INFORMATION SUPPLIED:
==================================================
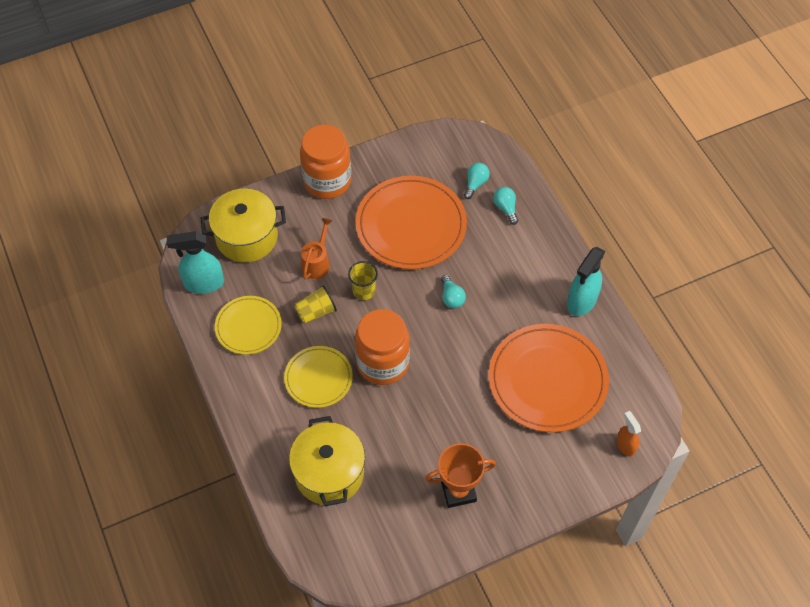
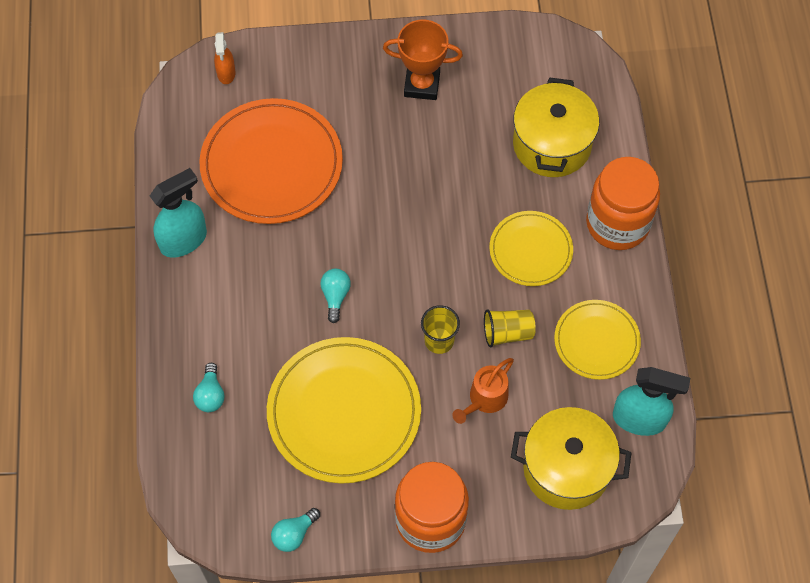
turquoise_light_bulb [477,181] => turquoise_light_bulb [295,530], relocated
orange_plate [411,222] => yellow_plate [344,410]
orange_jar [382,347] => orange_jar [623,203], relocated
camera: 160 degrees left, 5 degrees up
==================================================
ASSIGNMENT:
Without including any pictures, reproduce the listing exactly.

EXPECTED ANSWER:
turquoise_light_bulb [477,181] => turquoise_light_bulb [295,530], relocated
orange_plate [411,222] => yellow_plate [344,410]
orange_jar [382,347] => orange_jar [623,203], relocated
camera: 160 degrees left, 5 degrees up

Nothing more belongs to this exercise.